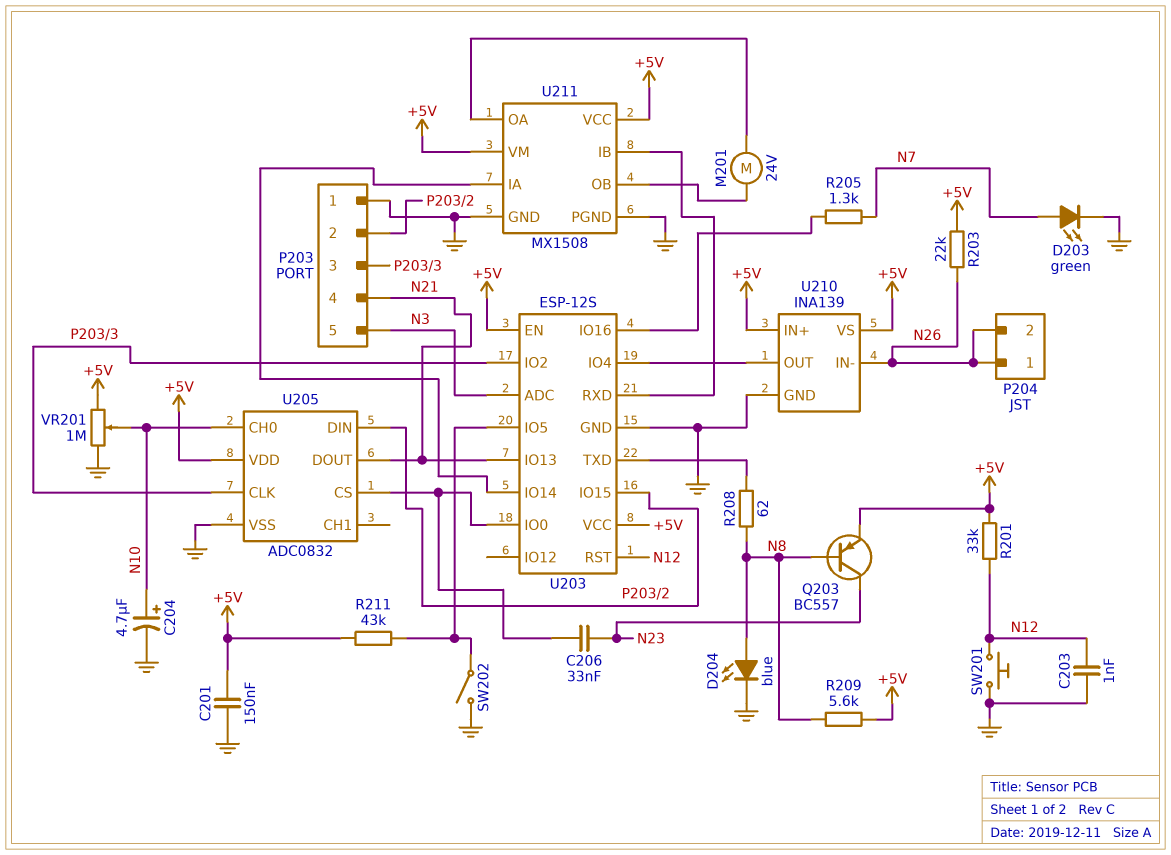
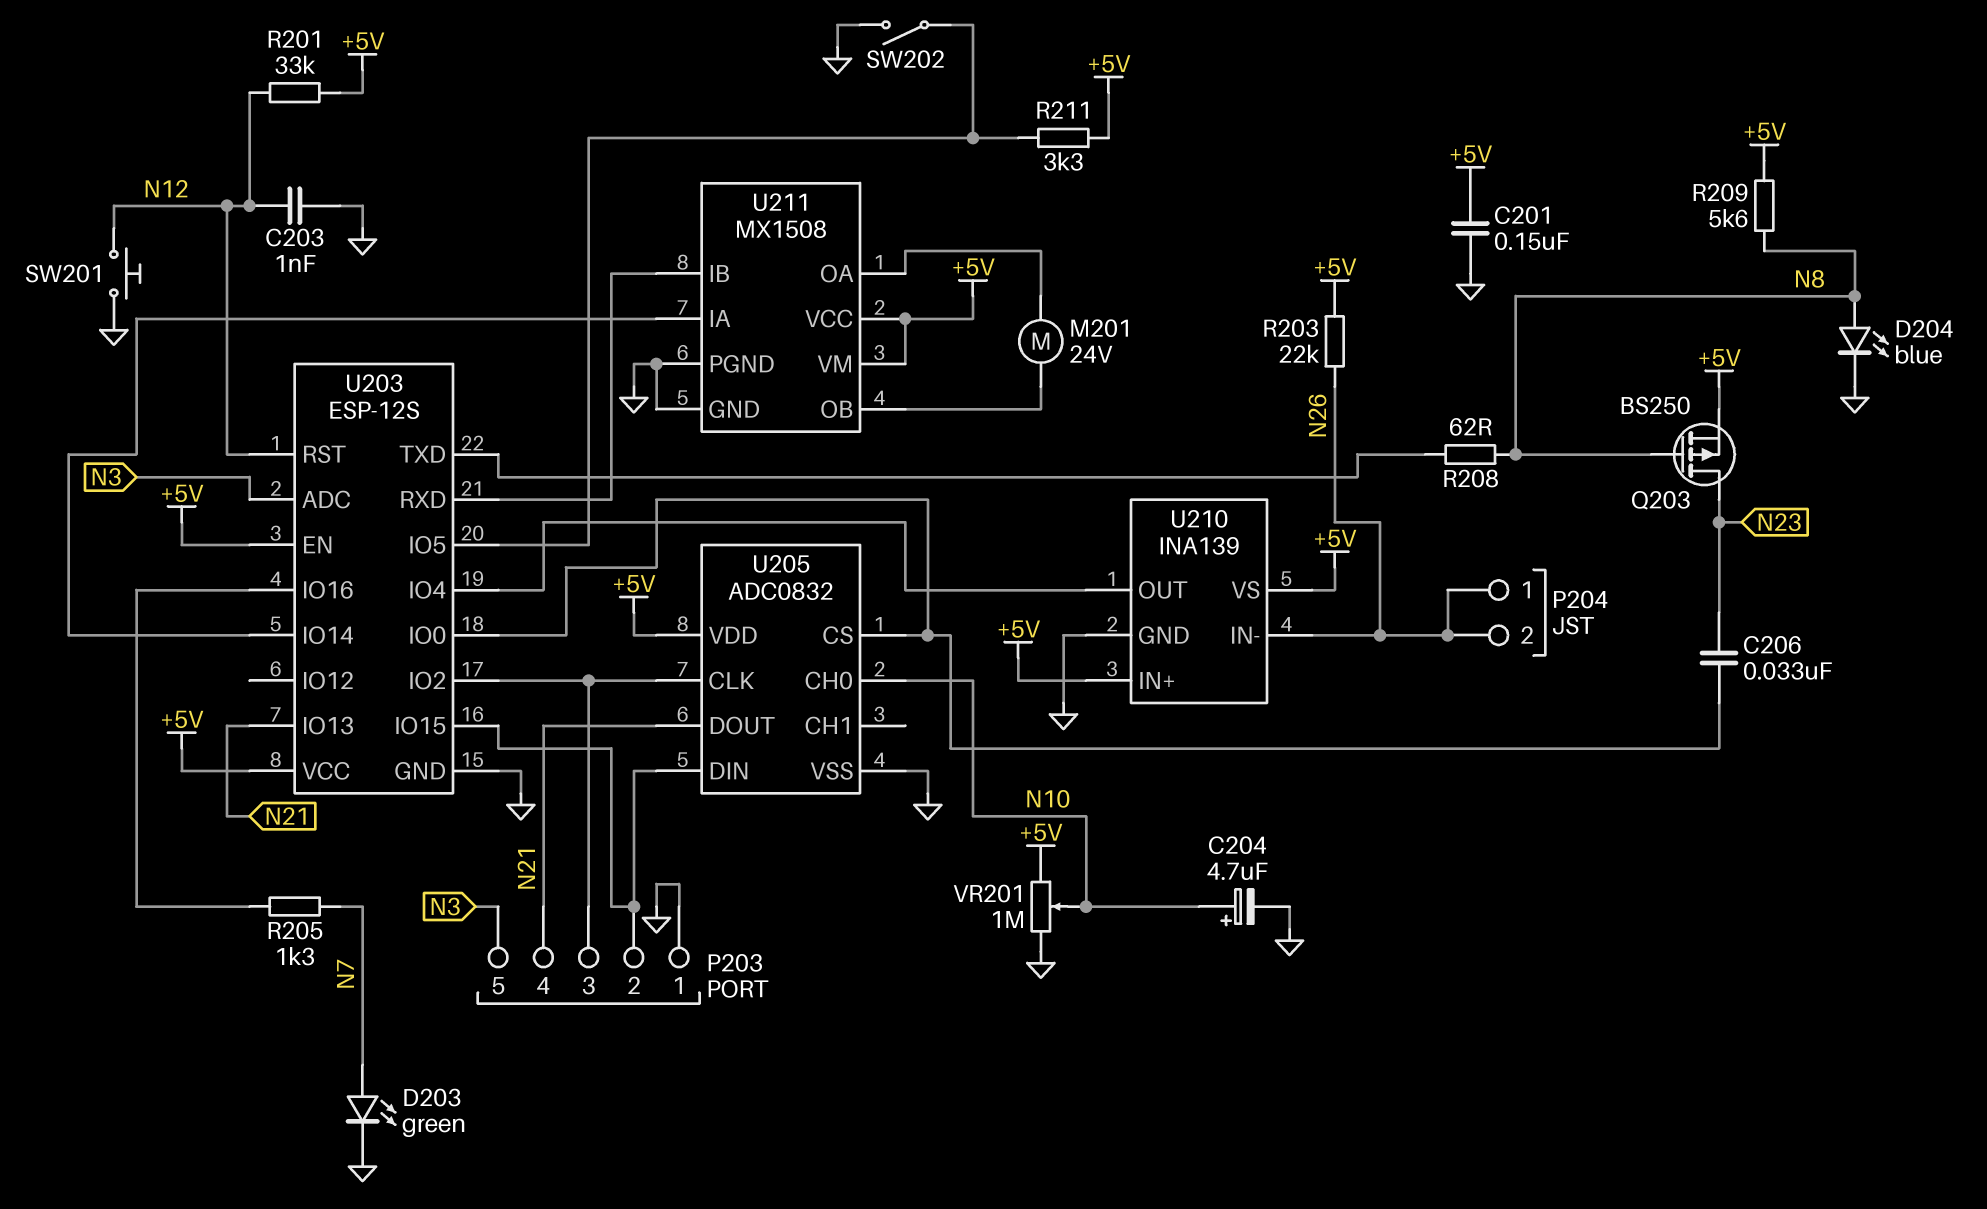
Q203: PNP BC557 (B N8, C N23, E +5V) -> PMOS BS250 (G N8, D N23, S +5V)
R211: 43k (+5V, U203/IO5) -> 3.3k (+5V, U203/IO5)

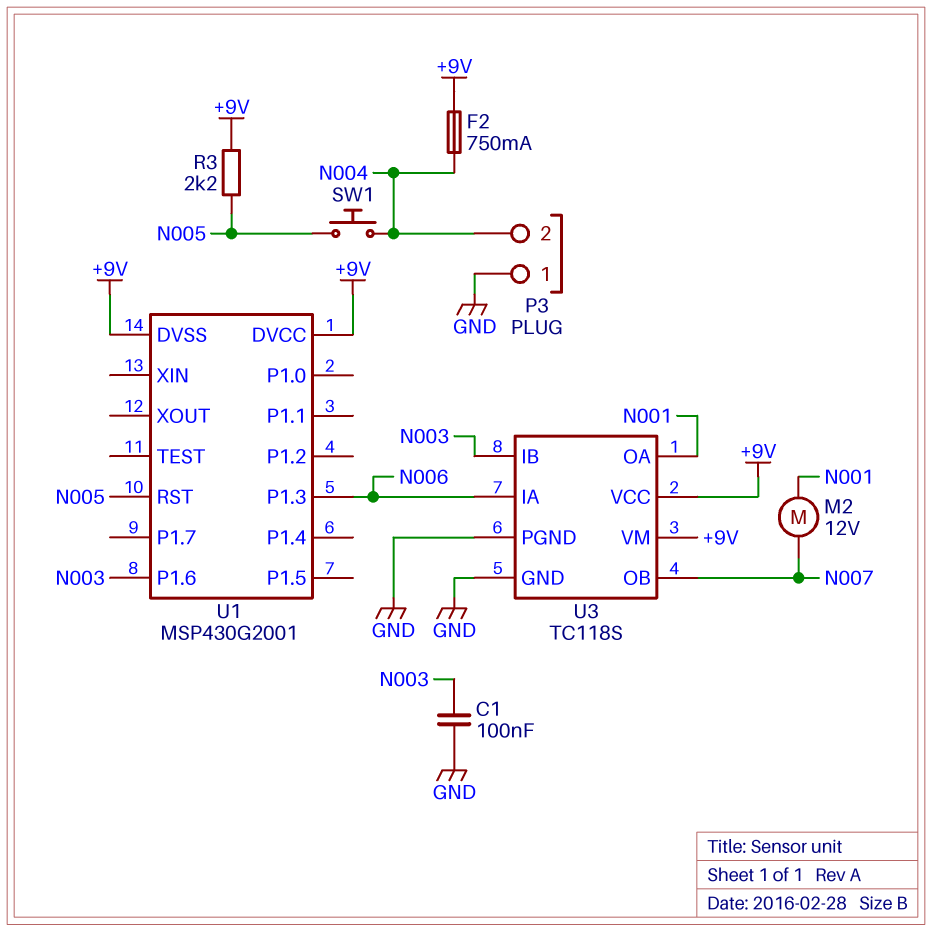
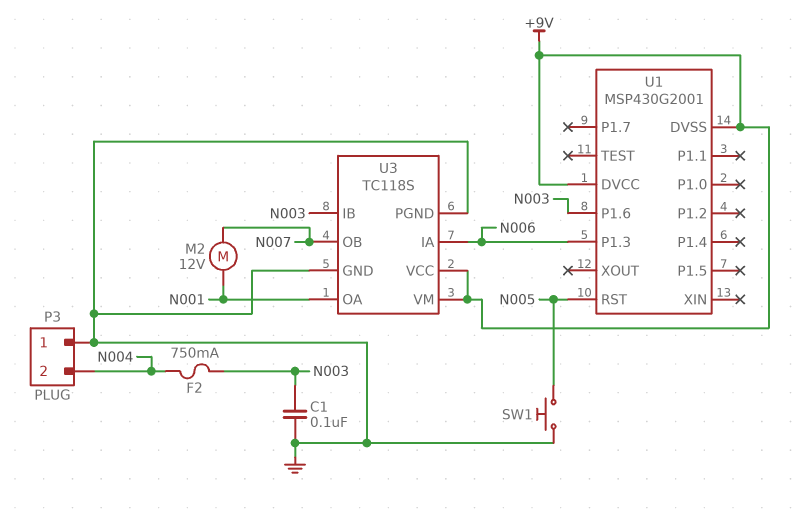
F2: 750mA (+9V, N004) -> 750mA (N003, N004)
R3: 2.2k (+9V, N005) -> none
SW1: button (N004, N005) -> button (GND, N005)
----------------
> [Action item]
Your reply should consist of the data, transcribed exactly, and should hold no pictures.

> [The answer]
Q203: PNP BC557 (B N8, C N23, E +5V) -> PMOS BS250 (G N8, D N23, S +5V)
R211: 43k (+5V, U203/IO5) -> 3.3k (+5V, U203/IO5)

F2: 750mA (+9V, N004) -> 750mA (N003, N004)
R3: 2.2k (+9V, N005) -> none
SW1: button (N004, N005) -> button (GND, N005)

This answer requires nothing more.